Exercise
Give an exact copy of every entry.

(Dataset)

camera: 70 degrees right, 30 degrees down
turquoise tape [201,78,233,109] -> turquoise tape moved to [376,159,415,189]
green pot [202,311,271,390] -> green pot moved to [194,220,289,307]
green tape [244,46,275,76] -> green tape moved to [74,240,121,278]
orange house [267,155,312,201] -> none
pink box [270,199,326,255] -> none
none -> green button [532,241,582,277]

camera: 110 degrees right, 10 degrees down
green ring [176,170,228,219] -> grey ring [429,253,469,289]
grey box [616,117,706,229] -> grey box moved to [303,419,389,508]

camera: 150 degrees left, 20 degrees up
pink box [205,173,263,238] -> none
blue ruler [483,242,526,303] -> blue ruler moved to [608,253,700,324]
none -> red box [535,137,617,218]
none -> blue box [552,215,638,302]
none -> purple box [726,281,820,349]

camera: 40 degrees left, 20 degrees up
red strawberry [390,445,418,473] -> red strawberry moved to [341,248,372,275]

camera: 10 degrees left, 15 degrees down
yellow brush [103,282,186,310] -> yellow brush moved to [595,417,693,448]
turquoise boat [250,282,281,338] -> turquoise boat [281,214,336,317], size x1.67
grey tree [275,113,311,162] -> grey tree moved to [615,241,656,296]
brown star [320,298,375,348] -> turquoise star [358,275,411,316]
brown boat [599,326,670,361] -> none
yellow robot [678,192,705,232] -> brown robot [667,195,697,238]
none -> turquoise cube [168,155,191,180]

(End Dataset)

Result of this task
camera: 70 degrees right, 30 degrees down
turquoise tape [201,78,233,109] -> turquoise tape moved to [376,159,415,189]
green pot [202,311,271,390] -> green pot moved to [194,220,289,307]
green tape [244,46,275,76] -> green tape moved to [74,240,121,278]
orange house [267,155,312,201] -> none
pink box [270,199,326,255] -> none
none -> green button [532,241,582,277]

camera: 110 degrees right, 10 degrees down
green ring [176,170,228,219] -> grey ring [429,253,469,289]
grey box [616,117,706,229] -> grey box moved to [303,419,389,508]

camera: 150 degrees left, 20 degrees up
pink box [205,173,263,238] -> none
blue ruler [483,242,526,303] -> blue ruler moved to [608,253,700,324]
none -> red box [535,137,617,218]
none -> blue box [552,215,638,302]
none -> purple box [726,281,820,349]

camera: 40 degrees left, 20 degrees up
red strawberry [390,445,418,473] -> red strawberry moved to [341,248,372,275]

camera: 10 degrees left, 15 degrees down
yellow brush [103,282,186,310] -> yellow brush moved to [595,417,693,448]
turquoise boat [250,282,281,338] -> turquoise boat [281,214,336,317], size x1.67
grey tree [275,113,311,162] -> grey tree moved to [615,241,656,296]
brown star [320,298,375,348] -> turquoise star [358,275,411,316]
brown boat [599,326,670,361] -> none
yellow robot [678,192,705,232] -> brown robot [667,195,697,238]
none -> turquoise cube [168,155,191,180]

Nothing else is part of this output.